Version difference data
▬▬▬▬▬▬▬▬▬▬

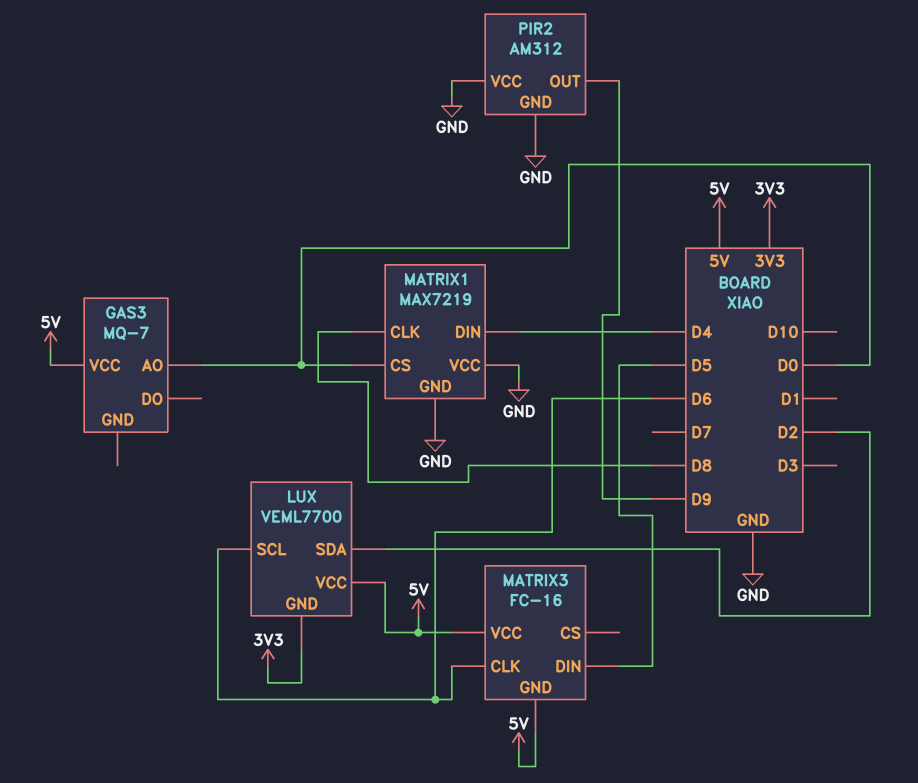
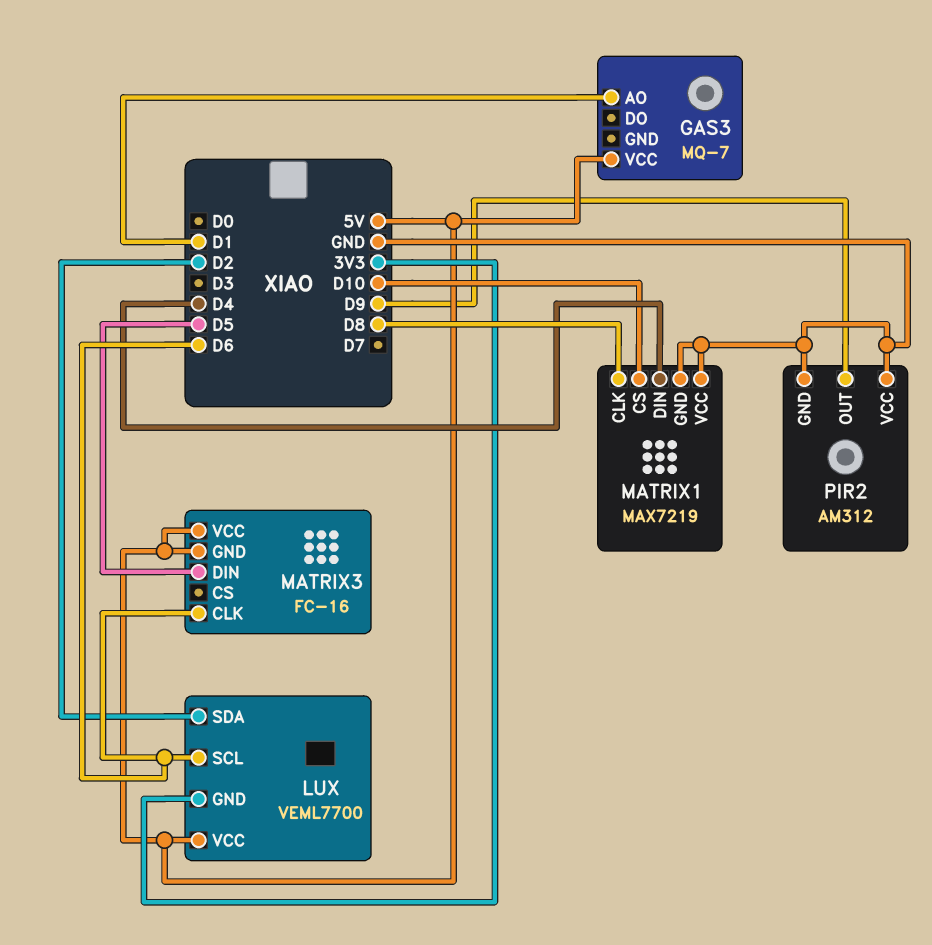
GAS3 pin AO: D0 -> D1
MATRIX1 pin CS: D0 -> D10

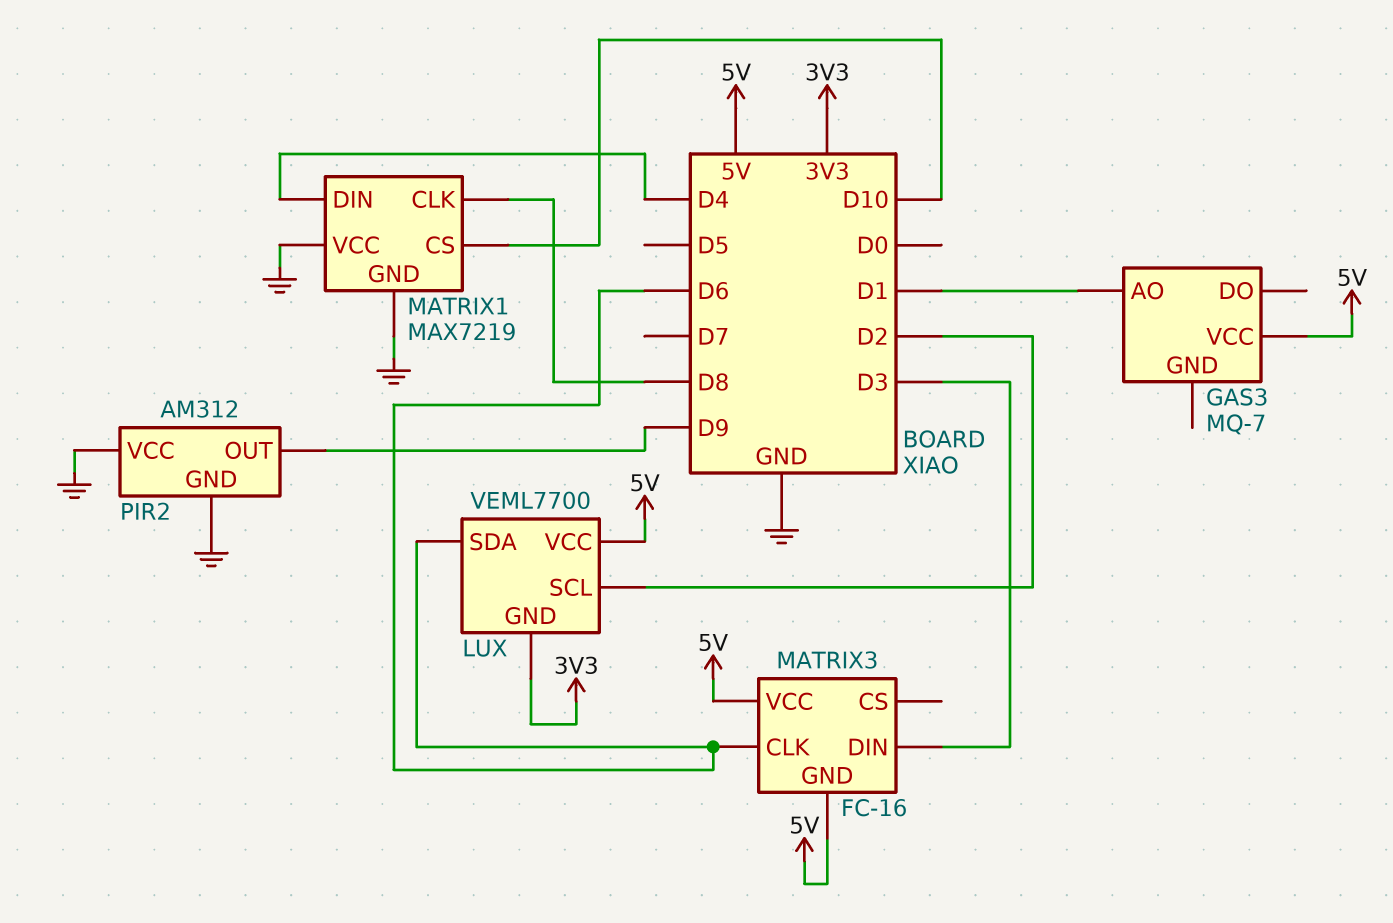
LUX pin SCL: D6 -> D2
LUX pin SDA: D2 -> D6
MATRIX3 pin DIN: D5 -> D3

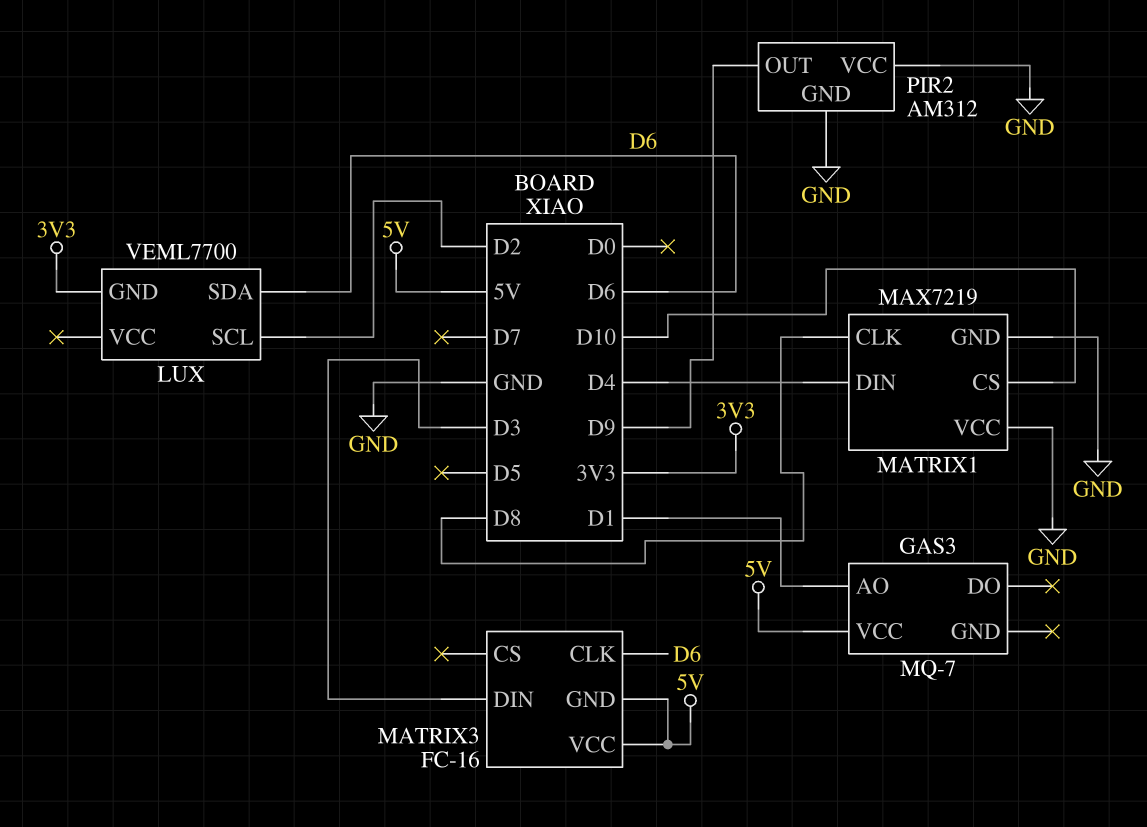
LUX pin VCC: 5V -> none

▬▬▬▬▬▬▬▬▬▬

Problem to work on: Please repeat every record above exactly, but leave out the pictures.

Written answer:
GAS3 pin AO: D0 -> D1
MATRIX1 pin CS: D0 -> D10

LUX pin SCL: D6 -> D2
LUX pin SDA: D2 -> D6
MATRIX3 pin DIN: D5 -> D3

LUX pin VCC: 5V -> none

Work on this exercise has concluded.